(Before-and-after scene images)
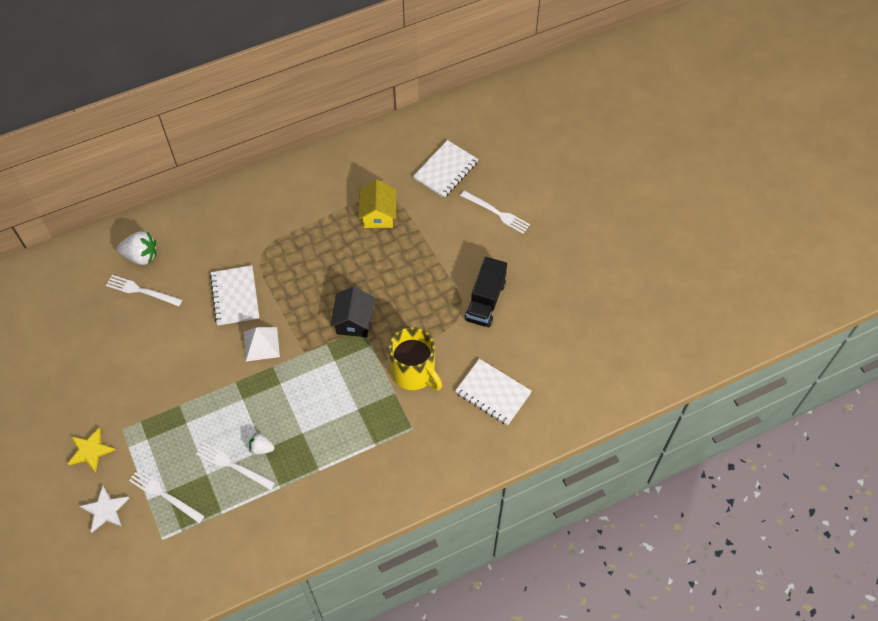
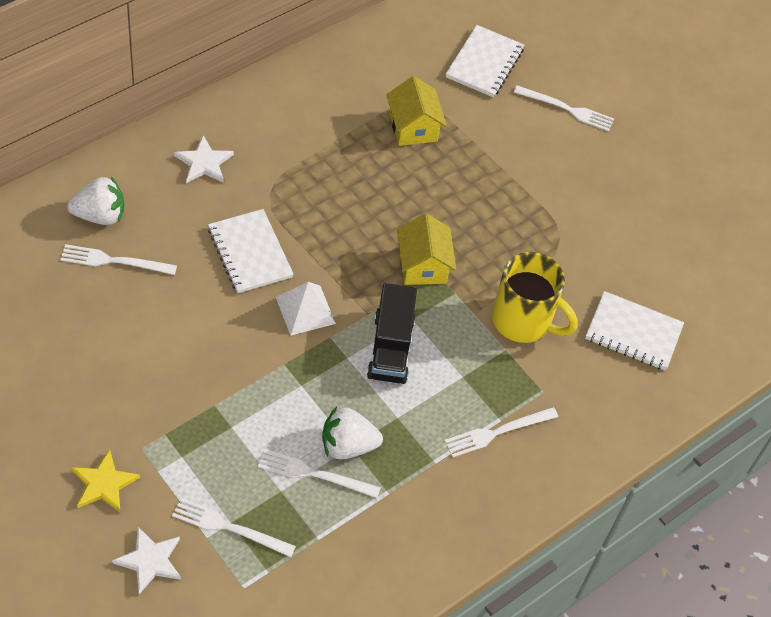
camera: 20 degrees left, 5 degrees down
white strawberry [249,433,275,455] -> white strawberry [322,406,383,459], size x1.70
black house [330,287,375,337] -> yellow house [397,214,456,285]
black truck [465,257,507,327] -> black truck moved to [367,283,417,384]
none -> white star [174,135,234,183]
none -> white fork [444,407,558,458]

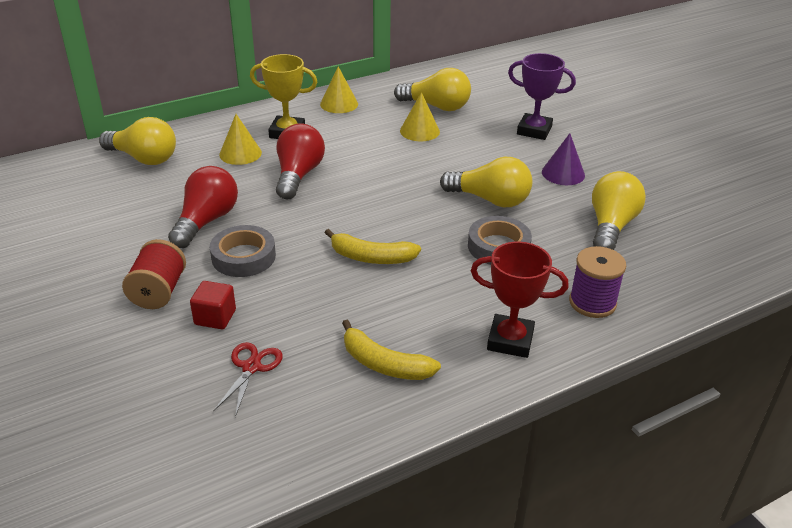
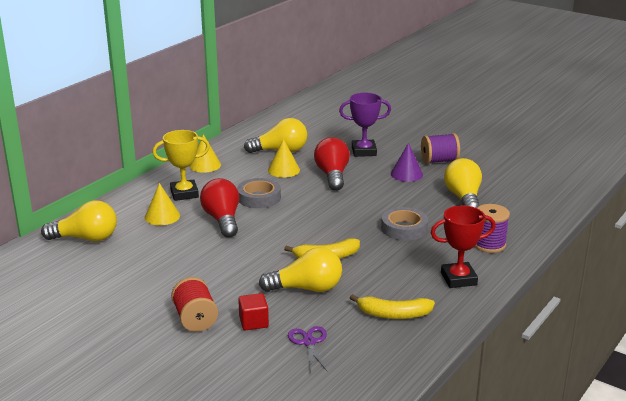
camera: 25 degrees left, 10 degrees down
red light bulb [168,166,238,248] -> red light bulb moved to [314,137,350,191]
grey tape [210,225,276,277] -> grey tape moved to [237,178,281,208]
red scissors [213,342,283,417] -> purple scissors [288,326,327,372]
yellow light bulb [440,157,532,207] -> yellow light bulb moved to [259,247,342,292]
none -> purple spool [421,133,460,164]

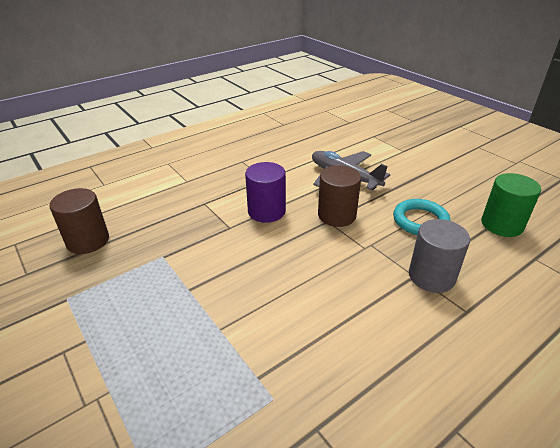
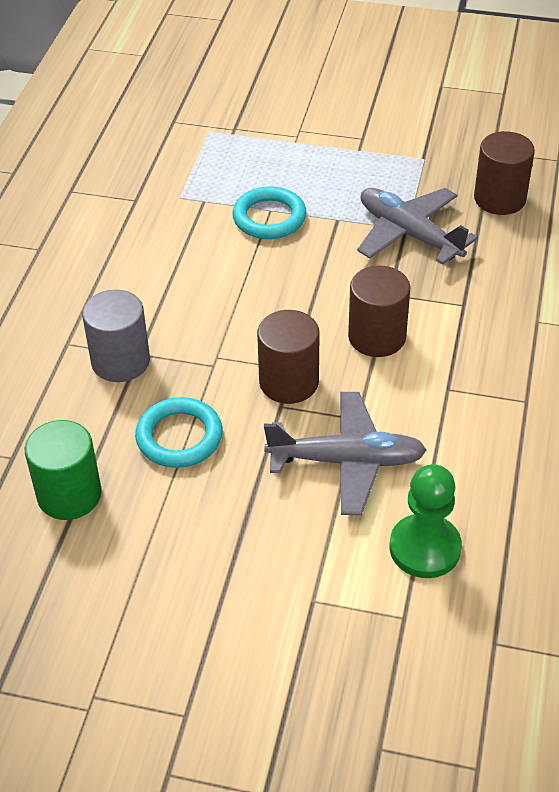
camera: 140 degrees right, 10 degrees up
purple cylinder [245,162,286,223] -> brown cylinder [348,266,411,357]
none -> turquoise ring [232,186,306,239]
none -> grey plane [357,188,478,265]
none -> green pawn [390,464,462,578]

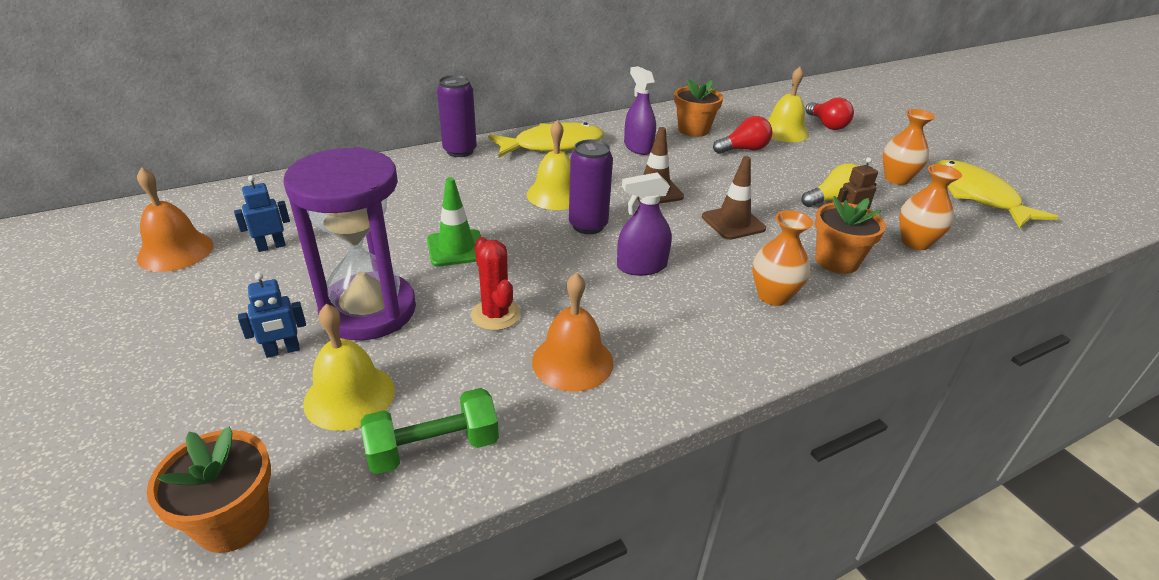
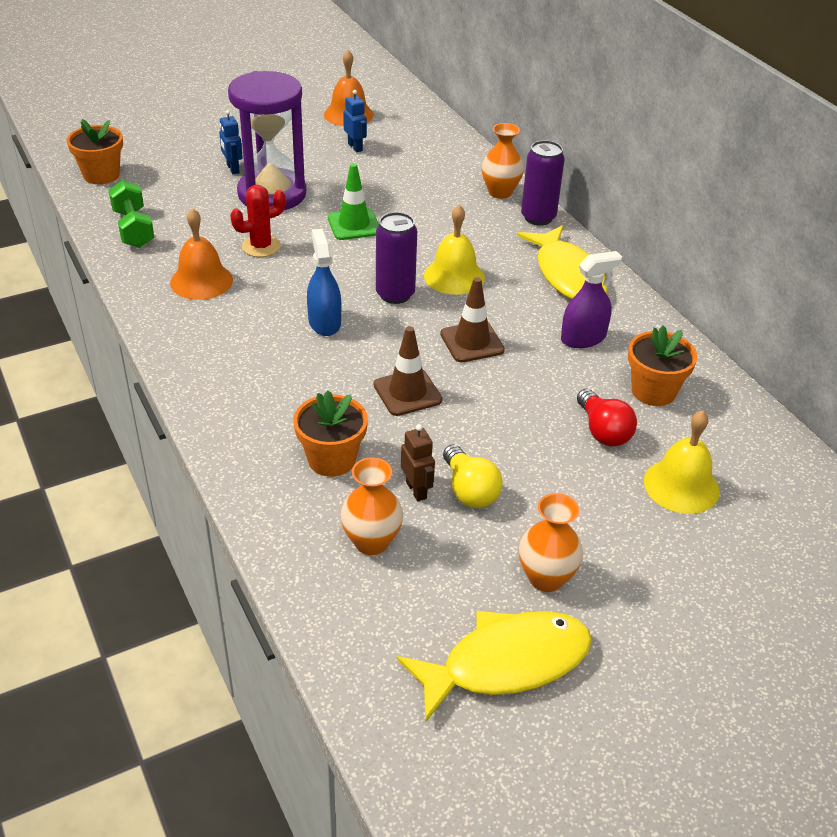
camera: 90 degrees right, 5 degrees up
yellow bell [303,304,395,431] -> none
purple spray bottle [617,172,672,276] -> blue spray bottle [307,229,341,336]
orange vase [752,210,813,306] -> orange vase moved to [481,123,524,199]
red light bulb [805,98,854,130] -> none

(Required work) Leave out the pictures and repeat exactly the lines from the first line of the data through the line containing "red light bulb [168,166,238,248]". Add nothing else.

(Written response)
camera: 20 degrees left, 5 degrees down
white strawberry [249,433,275,455] -> white strawberry [322,406,383,459], size x1.70
black house [330,287,375,337] -> yellow house [397,214,456,285]
black truck [465,257,507,327] -> black truck moved to [367,283,417,384]
none -> white star [174,135,234,183]
none -> white fork [444,407,558,458]

camera: 25 degrees left, 10 degrees down
red light bulb [168,166,238,248] -> red light bulb moved to [314,137,350,191]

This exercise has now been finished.